In the listing below, find each line that holds "DRIVER" and list it.
○ ○ ○ ○
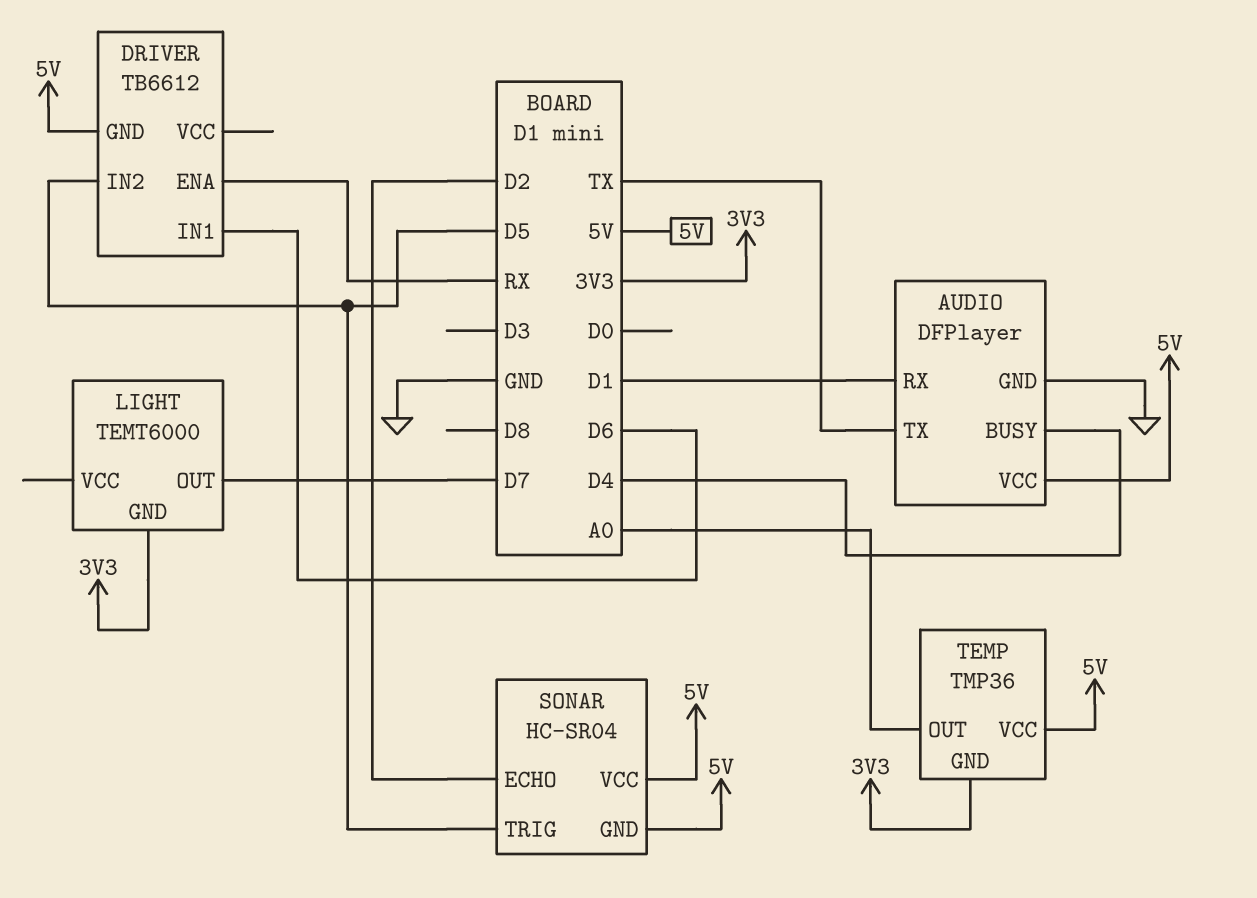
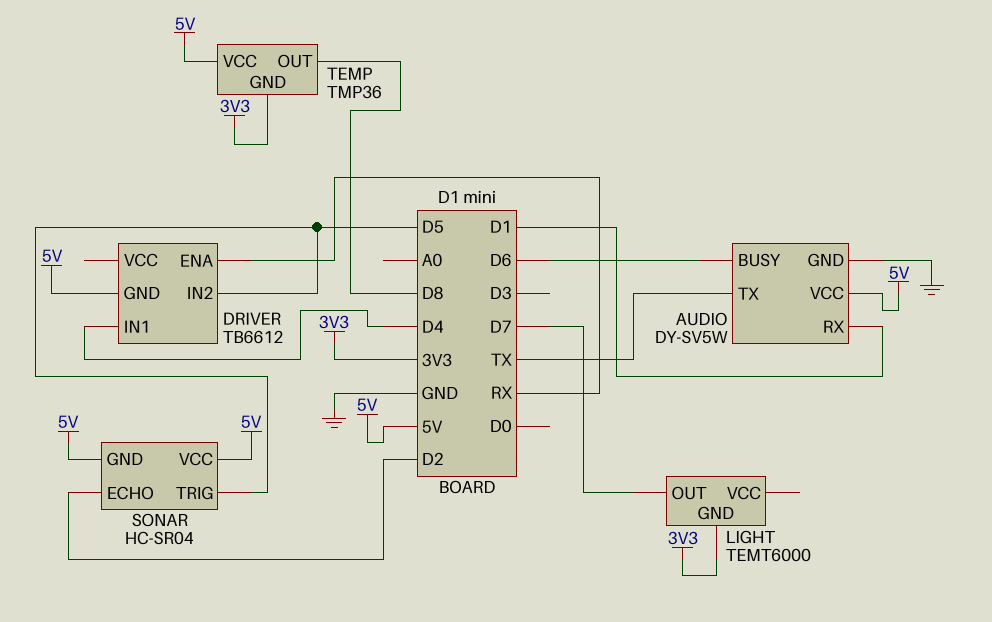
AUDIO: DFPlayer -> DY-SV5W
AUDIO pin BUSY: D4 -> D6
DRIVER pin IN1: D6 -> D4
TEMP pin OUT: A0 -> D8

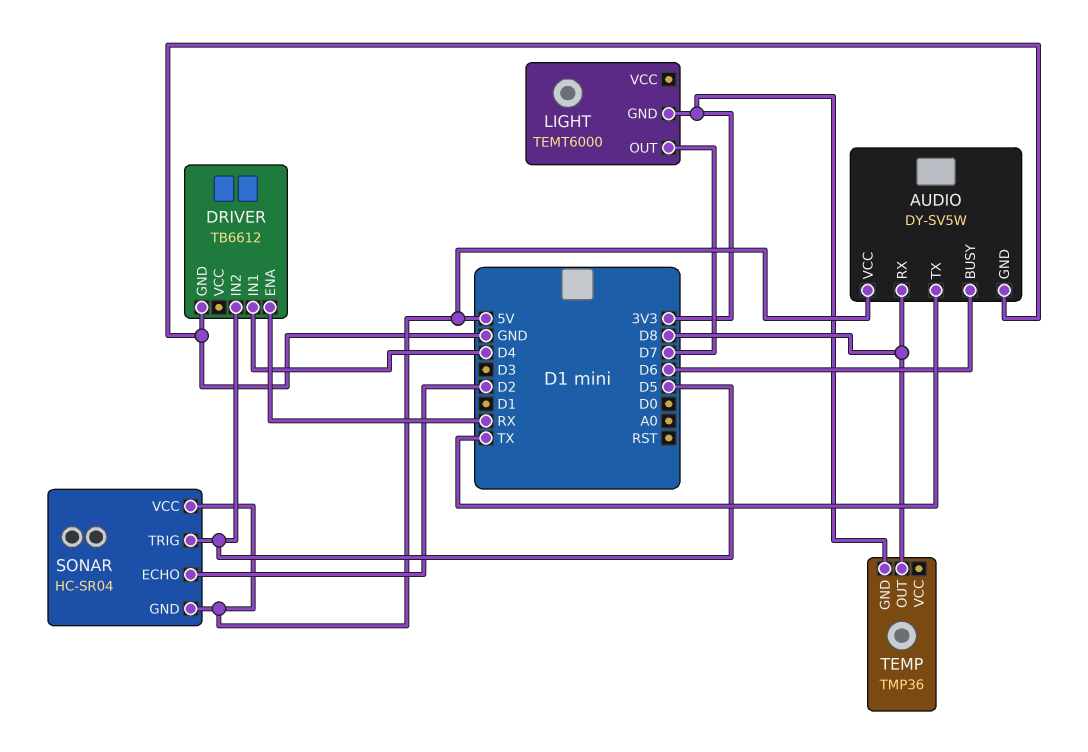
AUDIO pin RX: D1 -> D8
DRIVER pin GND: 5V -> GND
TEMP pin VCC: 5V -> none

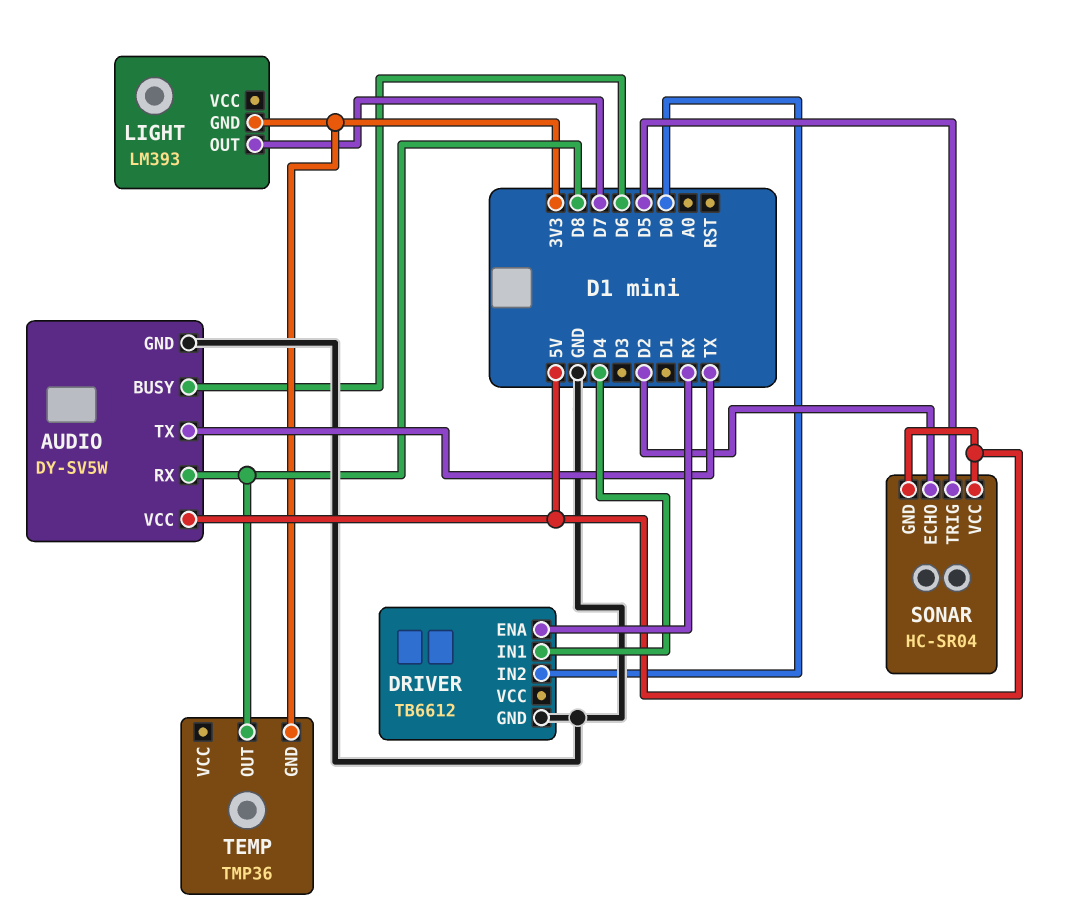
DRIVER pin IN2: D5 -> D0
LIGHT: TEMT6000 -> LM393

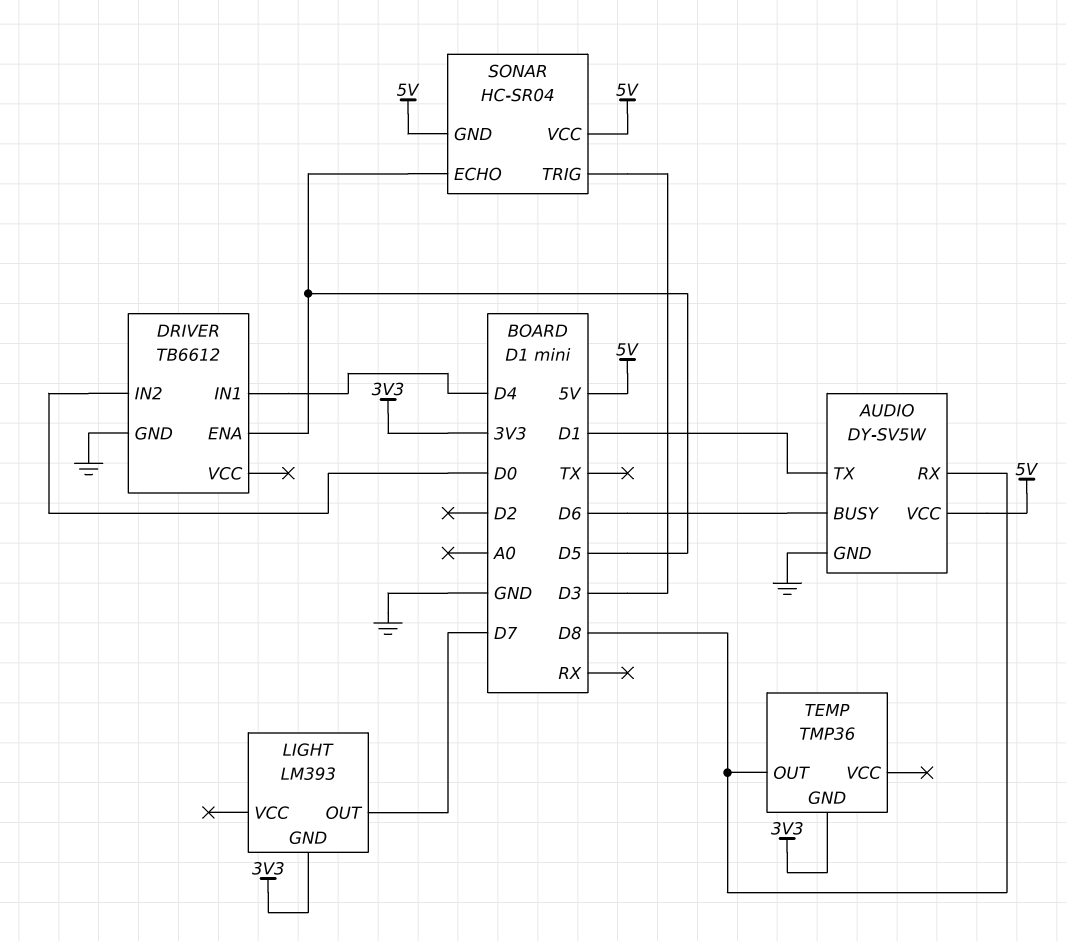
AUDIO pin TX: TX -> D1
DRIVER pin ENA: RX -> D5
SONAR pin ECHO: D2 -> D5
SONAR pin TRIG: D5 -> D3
○ ○ ○ ○
Solution to the exercise |
DRIVER pin IN1: D6 -> D4
DRIVER pin GND: 5V -> GND
DRIVER pin IN2: D5 -> D0
DRIVER pin ENA: RX -> D5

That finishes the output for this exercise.